| Stated task |
Pull out every line in the data below that contains the word "pentagon", and copy each one as it appears.

| Material for the task |
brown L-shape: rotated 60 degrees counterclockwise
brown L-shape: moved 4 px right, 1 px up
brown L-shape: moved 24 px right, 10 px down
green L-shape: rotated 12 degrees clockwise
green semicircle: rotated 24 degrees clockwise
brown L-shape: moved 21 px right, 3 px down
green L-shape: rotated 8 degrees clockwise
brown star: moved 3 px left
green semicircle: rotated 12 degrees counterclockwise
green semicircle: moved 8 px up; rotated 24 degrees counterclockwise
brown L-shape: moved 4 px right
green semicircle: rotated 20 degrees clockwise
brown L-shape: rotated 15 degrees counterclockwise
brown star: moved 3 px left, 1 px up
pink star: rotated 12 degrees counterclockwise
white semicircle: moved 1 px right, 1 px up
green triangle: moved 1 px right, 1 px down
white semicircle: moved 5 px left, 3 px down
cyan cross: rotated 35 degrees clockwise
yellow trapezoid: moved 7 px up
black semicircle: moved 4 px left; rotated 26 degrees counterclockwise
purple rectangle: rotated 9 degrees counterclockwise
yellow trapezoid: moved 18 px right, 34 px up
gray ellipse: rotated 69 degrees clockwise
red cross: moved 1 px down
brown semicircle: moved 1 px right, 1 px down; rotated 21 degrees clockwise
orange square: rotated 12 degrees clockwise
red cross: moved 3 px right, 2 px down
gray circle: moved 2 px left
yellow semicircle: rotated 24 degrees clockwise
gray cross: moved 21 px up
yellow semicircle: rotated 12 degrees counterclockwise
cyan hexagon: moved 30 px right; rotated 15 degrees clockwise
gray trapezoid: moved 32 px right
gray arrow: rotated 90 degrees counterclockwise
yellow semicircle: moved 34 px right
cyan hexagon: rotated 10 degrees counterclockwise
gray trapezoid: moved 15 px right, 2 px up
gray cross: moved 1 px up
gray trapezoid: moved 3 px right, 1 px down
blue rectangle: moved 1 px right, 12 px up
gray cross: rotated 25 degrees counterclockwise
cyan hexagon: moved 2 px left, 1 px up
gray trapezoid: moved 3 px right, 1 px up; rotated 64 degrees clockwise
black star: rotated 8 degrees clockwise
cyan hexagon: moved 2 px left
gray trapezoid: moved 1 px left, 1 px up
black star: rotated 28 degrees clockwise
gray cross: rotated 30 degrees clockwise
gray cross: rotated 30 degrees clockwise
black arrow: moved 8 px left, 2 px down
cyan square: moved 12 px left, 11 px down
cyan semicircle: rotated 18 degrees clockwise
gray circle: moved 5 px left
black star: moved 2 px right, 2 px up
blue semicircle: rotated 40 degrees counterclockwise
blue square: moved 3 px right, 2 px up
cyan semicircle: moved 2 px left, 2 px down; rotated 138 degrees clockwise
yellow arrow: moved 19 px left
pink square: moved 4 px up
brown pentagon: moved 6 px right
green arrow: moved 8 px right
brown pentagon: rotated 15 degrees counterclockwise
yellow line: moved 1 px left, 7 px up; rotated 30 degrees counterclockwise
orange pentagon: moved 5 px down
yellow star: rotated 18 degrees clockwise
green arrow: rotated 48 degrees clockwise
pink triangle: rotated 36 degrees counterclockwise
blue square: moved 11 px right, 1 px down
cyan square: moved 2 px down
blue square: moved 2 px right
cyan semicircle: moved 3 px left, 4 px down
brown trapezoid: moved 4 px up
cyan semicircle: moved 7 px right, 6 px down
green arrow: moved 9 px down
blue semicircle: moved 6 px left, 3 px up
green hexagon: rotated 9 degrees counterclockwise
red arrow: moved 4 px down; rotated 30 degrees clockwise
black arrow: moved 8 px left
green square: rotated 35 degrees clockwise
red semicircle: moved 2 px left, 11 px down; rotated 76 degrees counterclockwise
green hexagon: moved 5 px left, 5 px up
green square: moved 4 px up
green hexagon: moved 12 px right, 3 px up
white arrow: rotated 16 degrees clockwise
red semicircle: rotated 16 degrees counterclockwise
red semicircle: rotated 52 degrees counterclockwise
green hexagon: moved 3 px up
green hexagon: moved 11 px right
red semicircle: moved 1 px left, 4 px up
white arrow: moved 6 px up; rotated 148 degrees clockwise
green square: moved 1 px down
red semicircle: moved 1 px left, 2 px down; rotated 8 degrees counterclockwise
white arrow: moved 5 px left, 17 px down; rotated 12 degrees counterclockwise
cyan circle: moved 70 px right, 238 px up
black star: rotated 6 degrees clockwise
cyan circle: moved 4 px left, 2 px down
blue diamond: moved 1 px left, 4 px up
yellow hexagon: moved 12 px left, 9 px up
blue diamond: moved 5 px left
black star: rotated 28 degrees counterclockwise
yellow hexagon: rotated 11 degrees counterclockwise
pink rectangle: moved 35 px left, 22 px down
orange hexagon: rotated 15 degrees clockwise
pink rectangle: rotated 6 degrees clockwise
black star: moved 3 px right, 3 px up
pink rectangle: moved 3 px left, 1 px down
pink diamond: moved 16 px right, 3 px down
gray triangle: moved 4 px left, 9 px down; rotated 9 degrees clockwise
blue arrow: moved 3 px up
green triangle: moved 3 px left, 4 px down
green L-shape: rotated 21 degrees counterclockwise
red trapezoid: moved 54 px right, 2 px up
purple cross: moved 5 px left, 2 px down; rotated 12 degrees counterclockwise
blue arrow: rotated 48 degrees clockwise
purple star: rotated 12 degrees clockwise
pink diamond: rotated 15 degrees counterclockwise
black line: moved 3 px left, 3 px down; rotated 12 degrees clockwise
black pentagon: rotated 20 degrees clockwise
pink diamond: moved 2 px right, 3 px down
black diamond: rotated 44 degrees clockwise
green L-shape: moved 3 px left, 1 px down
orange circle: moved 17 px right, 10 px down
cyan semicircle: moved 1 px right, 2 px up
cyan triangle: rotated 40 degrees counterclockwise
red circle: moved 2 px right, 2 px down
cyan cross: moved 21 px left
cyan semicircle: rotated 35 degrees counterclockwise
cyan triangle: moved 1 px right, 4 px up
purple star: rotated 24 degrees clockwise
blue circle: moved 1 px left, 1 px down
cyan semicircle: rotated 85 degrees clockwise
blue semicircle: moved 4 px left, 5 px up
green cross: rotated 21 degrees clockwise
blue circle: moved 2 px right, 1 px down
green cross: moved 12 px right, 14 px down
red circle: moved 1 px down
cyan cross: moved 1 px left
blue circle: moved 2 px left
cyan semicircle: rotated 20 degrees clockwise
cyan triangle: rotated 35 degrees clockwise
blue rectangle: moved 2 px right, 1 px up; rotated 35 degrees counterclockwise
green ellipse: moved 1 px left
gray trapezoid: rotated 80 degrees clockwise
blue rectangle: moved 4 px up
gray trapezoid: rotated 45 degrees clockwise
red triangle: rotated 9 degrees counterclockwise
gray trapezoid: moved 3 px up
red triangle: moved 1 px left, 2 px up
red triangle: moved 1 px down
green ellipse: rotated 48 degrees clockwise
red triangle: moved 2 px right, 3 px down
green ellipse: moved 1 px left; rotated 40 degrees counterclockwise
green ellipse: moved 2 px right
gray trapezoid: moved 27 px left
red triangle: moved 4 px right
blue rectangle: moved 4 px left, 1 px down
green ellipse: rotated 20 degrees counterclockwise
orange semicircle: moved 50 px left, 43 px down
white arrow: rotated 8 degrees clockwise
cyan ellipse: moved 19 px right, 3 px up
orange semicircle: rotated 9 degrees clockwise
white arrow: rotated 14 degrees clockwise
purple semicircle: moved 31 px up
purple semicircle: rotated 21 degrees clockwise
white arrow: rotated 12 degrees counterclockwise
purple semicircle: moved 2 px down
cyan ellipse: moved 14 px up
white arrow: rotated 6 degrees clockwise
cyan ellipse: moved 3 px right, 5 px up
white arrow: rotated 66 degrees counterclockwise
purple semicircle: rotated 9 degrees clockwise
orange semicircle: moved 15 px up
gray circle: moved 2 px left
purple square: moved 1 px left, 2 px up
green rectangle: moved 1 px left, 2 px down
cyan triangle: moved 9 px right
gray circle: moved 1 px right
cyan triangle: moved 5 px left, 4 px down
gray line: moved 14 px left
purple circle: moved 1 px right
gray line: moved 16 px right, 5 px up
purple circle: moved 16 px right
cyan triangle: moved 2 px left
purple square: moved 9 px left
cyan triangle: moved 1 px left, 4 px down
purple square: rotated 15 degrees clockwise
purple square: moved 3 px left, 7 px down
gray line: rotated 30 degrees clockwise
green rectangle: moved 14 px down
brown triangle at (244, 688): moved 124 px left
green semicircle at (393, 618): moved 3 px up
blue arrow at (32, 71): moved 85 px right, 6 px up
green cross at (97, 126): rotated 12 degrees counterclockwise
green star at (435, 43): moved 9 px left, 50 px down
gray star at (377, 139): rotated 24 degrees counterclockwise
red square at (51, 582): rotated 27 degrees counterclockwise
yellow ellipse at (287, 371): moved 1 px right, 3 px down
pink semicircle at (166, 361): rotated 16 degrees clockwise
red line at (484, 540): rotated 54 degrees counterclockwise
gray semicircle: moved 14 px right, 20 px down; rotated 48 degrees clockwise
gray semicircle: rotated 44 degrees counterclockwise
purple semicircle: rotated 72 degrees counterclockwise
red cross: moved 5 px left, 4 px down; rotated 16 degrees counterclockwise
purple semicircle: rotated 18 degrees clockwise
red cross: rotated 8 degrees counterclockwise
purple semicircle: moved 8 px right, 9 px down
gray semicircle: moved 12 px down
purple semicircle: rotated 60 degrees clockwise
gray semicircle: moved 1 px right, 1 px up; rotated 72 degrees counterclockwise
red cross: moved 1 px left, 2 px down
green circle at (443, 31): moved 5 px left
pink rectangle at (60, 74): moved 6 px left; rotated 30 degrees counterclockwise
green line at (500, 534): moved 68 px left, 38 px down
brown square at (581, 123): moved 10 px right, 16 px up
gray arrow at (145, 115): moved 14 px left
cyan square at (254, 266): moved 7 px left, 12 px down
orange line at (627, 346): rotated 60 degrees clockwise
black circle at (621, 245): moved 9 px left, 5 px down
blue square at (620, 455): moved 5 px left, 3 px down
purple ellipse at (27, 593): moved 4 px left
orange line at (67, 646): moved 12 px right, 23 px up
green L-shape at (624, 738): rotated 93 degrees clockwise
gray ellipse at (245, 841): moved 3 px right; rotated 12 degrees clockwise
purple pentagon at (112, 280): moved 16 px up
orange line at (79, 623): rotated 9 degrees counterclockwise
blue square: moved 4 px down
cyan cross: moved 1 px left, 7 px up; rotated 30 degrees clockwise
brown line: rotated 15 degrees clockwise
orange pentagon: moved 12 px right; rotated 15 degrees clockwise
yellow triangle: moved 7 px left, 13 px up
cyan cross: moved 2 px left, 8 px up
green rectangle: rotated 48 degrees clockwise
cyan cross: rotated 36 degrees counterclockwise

| Exercise result |
brown pentagon: moved 6 px right
brown pentagon: rotated 15 degrees counterclockwise
orange pentagon: moved 5 px down
black pentagon: rotated 20 degrees clockwise
purple pentagon at (112, 280): moved 16 px up
orange pentagon: moved 12 px right; rotated 15 degrees clockwise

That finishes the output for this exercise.